REQUIRED WORK: An exact copy of the entries below is required, with all pictures removed.
______
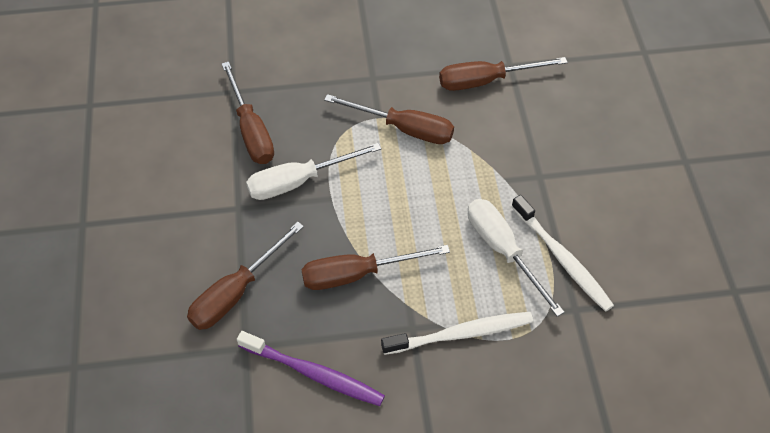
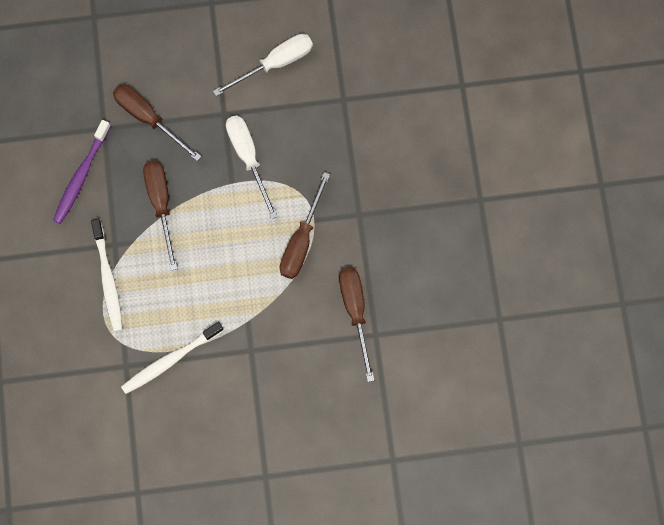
camera: 90 degrees right, 20 degrees up
(251, 130) = (301, 117): brown screwdriver -> none
(503, 250) = (179, 314): white screwdriver -> white screwdriver (275, 64)

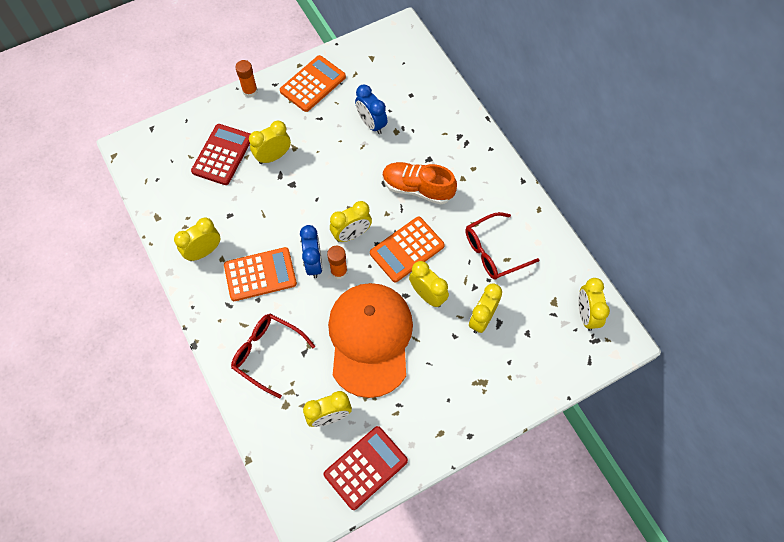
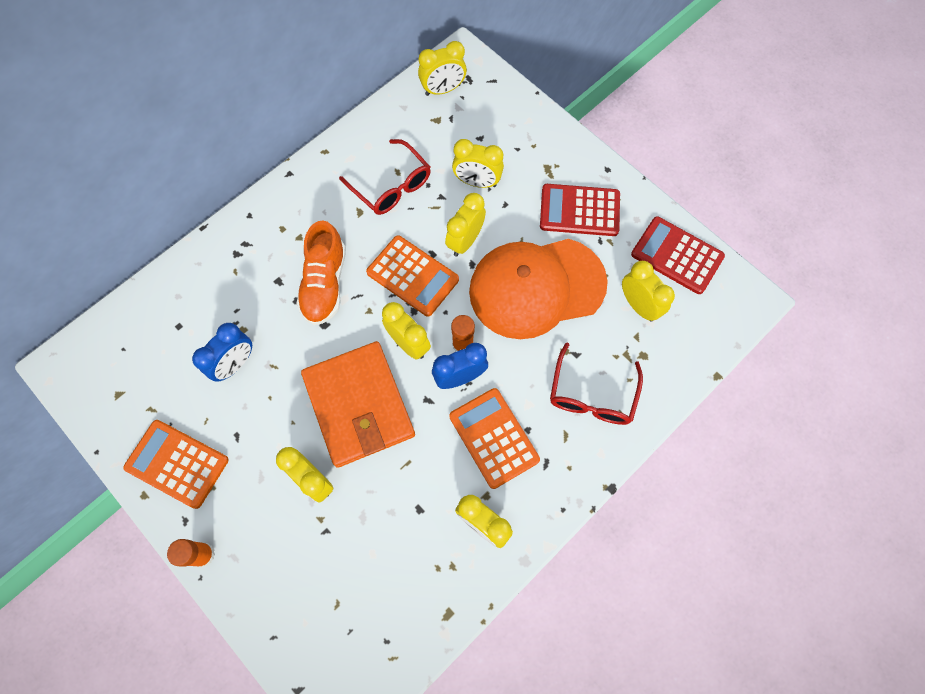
camera: 105 degrees left, 5 degrees up
(222, 155) = (324, 555): red calculator -> red calculator (579, 210)
(315, 193) = (359, 405): none -> orange wallet

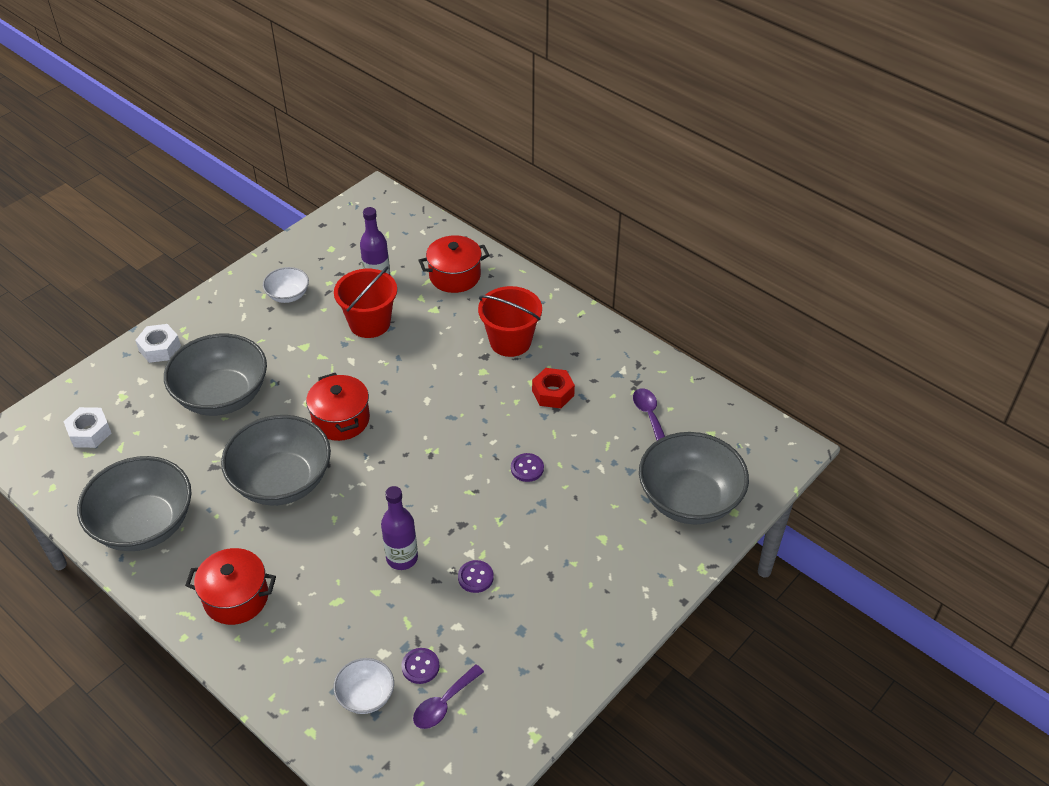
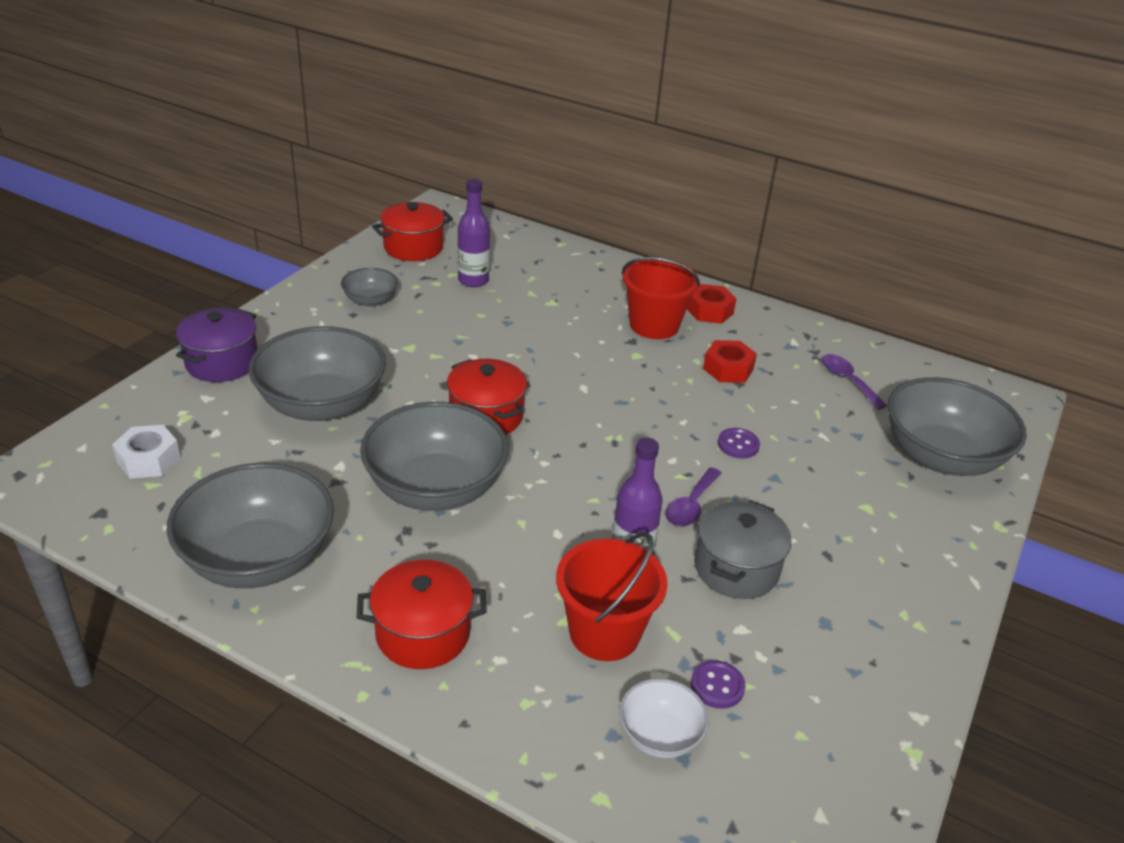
camera: 15 degrees left, 10 degrees down
(160, 348) = (222, 363): white nut -> purple pot
(288, 295) = (370, 301): white bowl -> grey bowl
(369, 323) = (481, 320): red bucket -> red bucket (604, 633)
(443, 704) = (772, 729): purple spoon -> purple spoon (691, 506)
(455, 276) = (561, 271): red pot -> red pot (413, 247)
(475, 577) = (736, 568): purple button -> grey pot
(564, 330) = (709, 311): none -> red nut

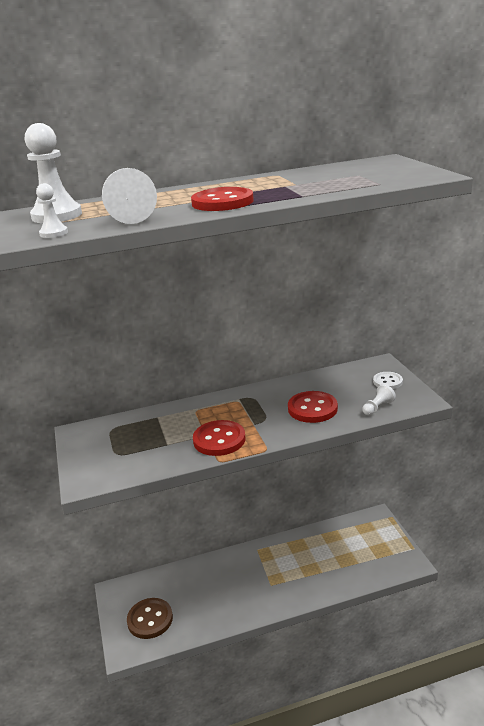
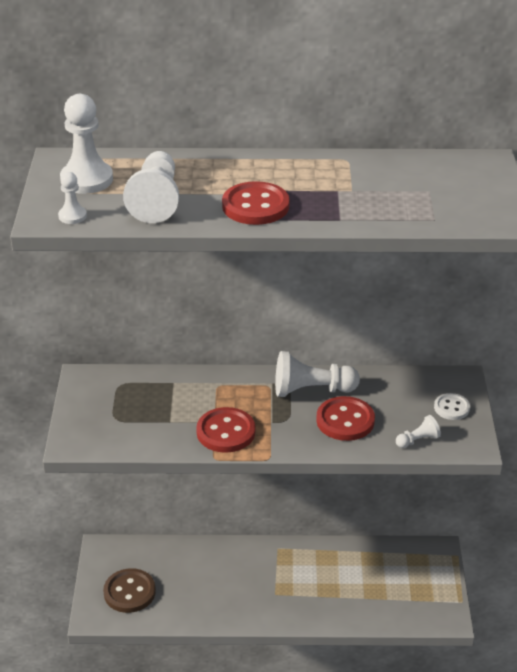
camera: 15 degrees right, 10 degrees up
(273, 396) = (311, 390): none -> white pawn

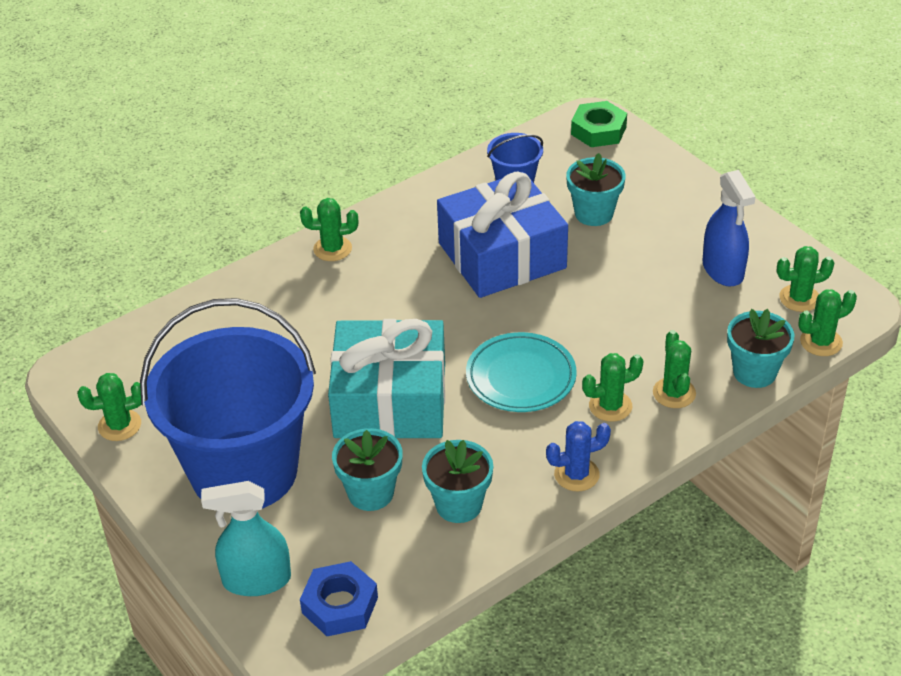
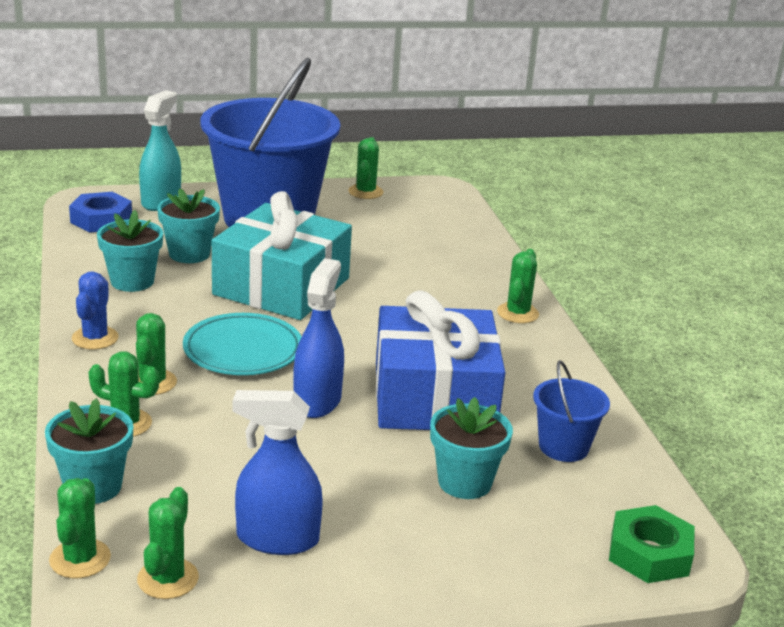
camera: 110 degrees right, 15 degrees down
(557, 309) = (317, 401): none -> blue spray bottle

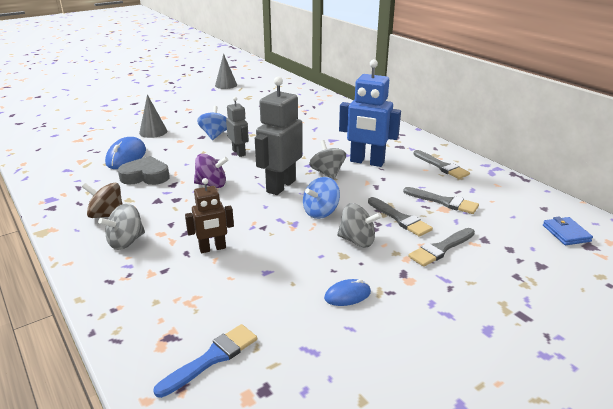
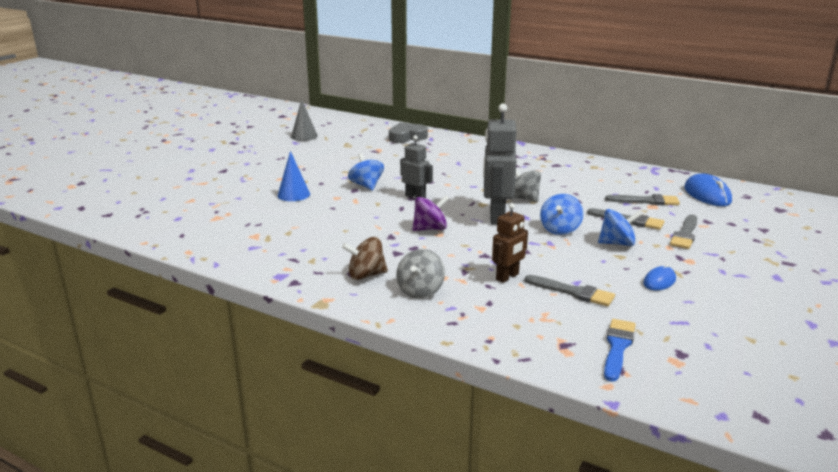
camera: 25 degrees left, 5 degrees down
(126, 157) = (301, 222): blue mouse -> blue mouse (707, 195)
(145, 176) = (352, 235): grey heart -> grey heart (407, 137)
(153, 132) = (293, 194): grey cone -> blue cone
(357, 240) = (617, 243): grey spinning top -> blue spinning top
(367, 162) = (545, 183): blue robot -> none
(441, 166) = (611, 174): grey brush -> grey brush (573, 292)
(566, 233) = (756, 204): blue wallet -> none

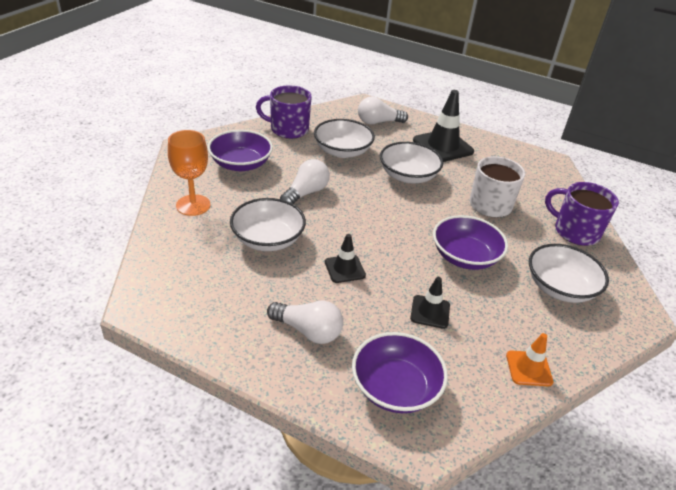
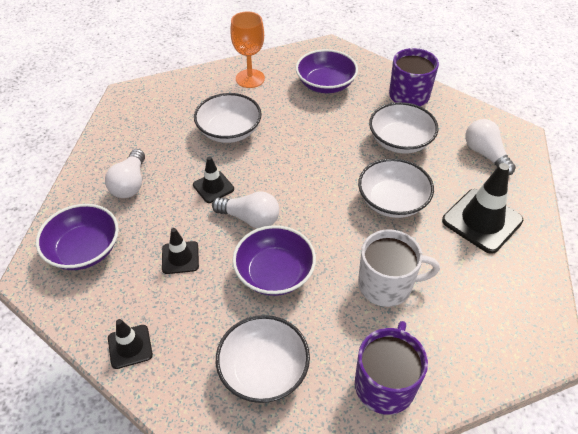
camera: 75 degrees right, 10 degrees up
(306, 193) = (309, 135): white light bulb -> white light bulb (250, 218)
(529, 368) = (130, 346): orange traffic cone -> black traffic cone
______
WRITTEN ANSWER:
camera: 90 degrees right, 20 degrees up
(251, 130) = (301, 117): brown screwdriver -> none
(503, 250) = (179, 314): white screwdriver -> white screwdriver (275, 64)

camera: 105 degrees left, 5 degrees up
(222, 155) = (324, 555): red calculator -> red calculator (579, 210)
(315, 193) = (359, 405): none -> orange wallet

camera: 15 degrees left, 10 degrees down
(160, 348) = (222, 363): white nut -> purple pot
(288, 295) = (370, 301): white bowl -> grey bowl
(369, 323) = (481, 320): red bucket -> red bucket (604, 633)
(443, 704) = (772, 729): purple spoon -> purple spoon (691, 506)
(455, 276) = (561, 271): red pot -> red pot (413, 247)
(475, 577) = (736, 568): purple button -> grey pot
(564, 330) = (709, 311): none -> red nut

camera: 15 degrees right, 10 degrees up
(273, 396) = (311, 390): none -> white pawn

camera: 110 degrees right, 15 degrees down
(557, 309) = (317, 401): none -> blue spray bottle

camera: 25 degrees left, 5 degrees down
(126, 157) = (301, 222): blue mouse -> blue mouse (707, 195)
(145, 176) = (352, 235): grey heart -> grey heart (407, 137)
(153, 132) = (293, 194): grey cone -> blue cone
(357, 240) = (617, 243): grey spinning top -> blue spinning top
(367, 162) = (545, 183): blue robot -> none
(441, 166) = (611, 174): grey brush -> grey brush (573, 292)
(566, 233) = (756, 204): blue wallet -> none

camera: 75 degrees right, 10 degrees up
(306, 193) = (309, 135): white light bulb -> white light bulb (250, 218)
(529, 368) = (130, 346): orange traffic cone -> black traffic cone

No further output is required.